# TASK REQUIREMENTS
Rewrite the items below with "centreline" changed to "center line" and everything else left as it is.

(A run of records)
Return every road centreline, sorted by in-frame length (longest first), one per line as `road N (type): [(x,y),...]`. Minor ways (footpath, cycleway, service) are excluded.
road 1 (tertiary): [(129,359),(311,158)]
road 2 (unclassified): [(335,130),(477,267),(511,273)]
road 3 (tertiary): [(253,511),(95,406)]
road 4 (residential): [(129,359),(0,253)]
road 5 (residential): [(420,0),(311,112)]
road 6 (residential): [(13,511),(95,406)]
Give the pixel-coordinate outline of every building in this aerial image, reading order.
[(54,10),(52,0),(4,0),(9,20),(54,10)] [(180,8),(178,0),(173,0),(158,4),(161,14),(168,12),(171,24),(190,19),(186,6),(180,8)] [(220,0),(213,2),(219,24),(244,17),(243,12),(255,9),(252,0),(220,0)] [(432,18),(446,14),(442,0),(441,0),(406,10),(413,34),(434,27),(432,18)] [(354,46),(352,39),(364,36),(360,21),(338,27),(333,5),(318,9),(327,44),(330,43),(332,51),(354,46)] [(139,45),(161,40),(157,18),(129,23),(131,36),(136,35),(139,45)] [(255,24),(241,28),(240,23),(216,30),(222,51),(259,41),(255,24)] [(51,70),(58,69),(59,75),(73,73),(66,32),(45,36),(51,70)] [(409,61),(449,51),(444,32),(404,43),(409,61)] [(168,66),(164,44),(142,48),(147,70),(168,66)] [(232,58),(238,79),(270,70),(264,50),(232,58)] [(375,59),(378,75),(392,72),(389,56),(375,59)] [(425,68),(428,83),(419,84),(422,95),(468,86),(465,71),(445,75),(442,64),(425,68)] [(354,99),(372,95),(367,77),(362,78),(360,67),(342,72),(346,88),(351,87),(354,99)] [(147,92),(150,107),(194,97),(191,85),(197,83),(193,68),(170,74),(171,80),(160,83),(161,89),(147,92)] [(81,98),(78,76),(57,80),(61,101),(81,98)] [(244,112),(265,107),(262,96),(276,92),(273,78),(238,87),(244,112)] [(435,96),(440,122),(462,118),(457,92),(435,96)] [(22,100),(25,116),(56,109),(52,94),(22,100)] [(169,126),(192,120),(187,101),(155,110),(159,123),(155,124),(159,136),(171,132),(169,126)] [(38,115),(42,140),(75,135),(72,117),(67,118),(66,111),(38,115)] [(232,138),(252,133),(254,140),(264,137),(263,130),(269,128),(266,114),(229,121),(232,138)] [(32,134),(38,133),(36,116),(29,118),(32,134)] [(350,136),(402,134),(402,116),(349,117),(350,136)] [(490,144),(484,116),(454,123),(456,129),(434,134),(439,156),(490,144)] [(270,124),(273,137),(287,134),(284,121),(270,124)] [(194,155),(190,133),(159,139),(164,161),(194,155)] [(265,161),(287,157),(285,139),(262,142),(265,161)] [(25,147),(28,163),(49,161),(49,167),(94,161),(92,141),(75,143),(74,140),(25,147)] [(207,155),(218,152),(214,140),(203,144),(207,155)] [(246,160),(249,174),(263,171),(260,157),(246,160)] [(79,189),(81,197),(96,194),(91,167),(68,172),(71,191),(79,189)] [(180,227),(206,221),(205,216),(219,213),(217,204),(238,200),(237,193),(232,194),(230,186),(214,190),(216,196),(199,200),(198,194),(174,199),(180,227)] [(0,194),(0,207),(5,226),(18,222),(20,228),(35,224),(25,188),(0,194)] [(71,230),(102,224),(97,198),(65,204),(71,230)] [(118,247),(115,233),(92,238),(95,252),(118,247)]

# OUTPUT OF THE EXERCISE
Return every road center line, sorted by in-frame length (longest first), one per line as `road N (type): [(x,y),...]`. Minor ways (footpath, cycleway, service) are excluded.
road 1 (tertiary): [(129,359),(311,158)]
road 2 (unclassified): [(335,130),(477,267),(511,273)]
road 3 (tertiary): [(253,511),(95,406)]
road 4 (residential): [(129,359),(0,253)]
road 5 (residential): [(420,0),(311,112)]
road 6 (residential): [(13,511),(95,406)]
Give the pixel-coordinate outline of every building in this aerial image, reading order.
[(54,10),(52,0),(4,0),(9,20),(54,10)] [(180,8),(178,0),(173,0),(158,4),(161,14),(168,12),(171,24),(190,19),(186,6),(180,8)] [(220,0),(213,2),(219,24),(244,17),(243,12),(255,9),(252,0),(220,0)] [(432,18),(446,14),(442,0),(441,0),(406,10),(413,34),(434,27),(432,18)] [(354,46),(352,39),(364,36),(360,21),(338,27),(333,5),(318,9),(327,44),(330,43),(332,51),(354,46)] [(139,45),(161,40),(157,18),(129,23),(131,36),(136,35),(139,45)] [(255,24),(241,28),(240,23),(216,30),(222,51),(259,41),(255,24)] [(51,70),(58,69),(59,75),(73,73),(66,32),(45,36),(51,70)] [(409,61),(449,51),(444,32),(404,43),(409,61)] [(168,66),(164,44),(142,48),(147,70),(168,66)] [(232,58),(238,79),(270,70),(264,50),(232,58)] [(375,59),(378,75),(392,72),(389,56),(375,59)] [(425,68),(428,83),(419,84),(422,95),(468,86),(465,71),(445,75),(442,64),(425,68)] [(354,99),(372,95),(367,77),(362,78),(360,67),(342,72),(346,88),(351,87),(354,99)] [(147,92),(150,107),(194,97),(191,85),(197,83),(193,68),(170,74),(171,80),(160,83),(161,89),(147,92)] [(81,98),(78,76),(57,80),(61,101),(81,98)] [(244,112),(265,107),(262,96),(276,92),(273,78),(238,87),(244,112)] [(435,96),(440,122),(462,118),(457,92),(435,96)] [(22,100),(25,116),(56,109),(52,94),(22,100)] [(169,126),(192,120),(187,101),(155,110),(159,123),(155,124),(159,136),(171,132),(169,126)] [(38,115),(42,140),(75,135),(72,117),(67,118),(66,111),(38,115)] [(232,138),(252,133),(254,140),(264,137),(263,130),(269,128),(266,114),(229,121),(232,138)] [(32,134),(38,133),(36,116),(29,118),(32,134)] [(350,136),(402,134),(402,116),(349,117),(350,136)] [(490,144),(484,116),(454,123),(456,129),(434,134),(439,156),(490,144)] [(270,124),(273,137),(287,134),(284,121),(270,124)] [(194,155),(190,133),(159,139),(164,161),(194,155)] [(265,161),(287,157),(285,139),(262,142),(265,161)] [(25,147),(28,163),(49,161),(49,167),(94,161),(92,141),(75,143),(74,140),(25,147)] [(207,155),(218,152),(214,140),(203,144),(207,155)] [(246,160),(249,174),(263,171),(260,157),(246,160)] [(79,189),(81,197),(96,194),(91,167),(68,172),(71,191),(79,189)] [(180,227),(206,221),(205,216),(219,213),(217,204),(238,200),(237,193),(232,194),(230,186),(214,190),(216,196),(199,200),(198,194),(174,199),(180,227)] [(0,194),(0,207),(5,226),(18,222),(20,228),(35,224),(25,188),(0,194)] [(71,230),(102,224),(97,198),(65,204),(71,230)] [(118,247),(115,233),(92,238),(95,252),(118,247)]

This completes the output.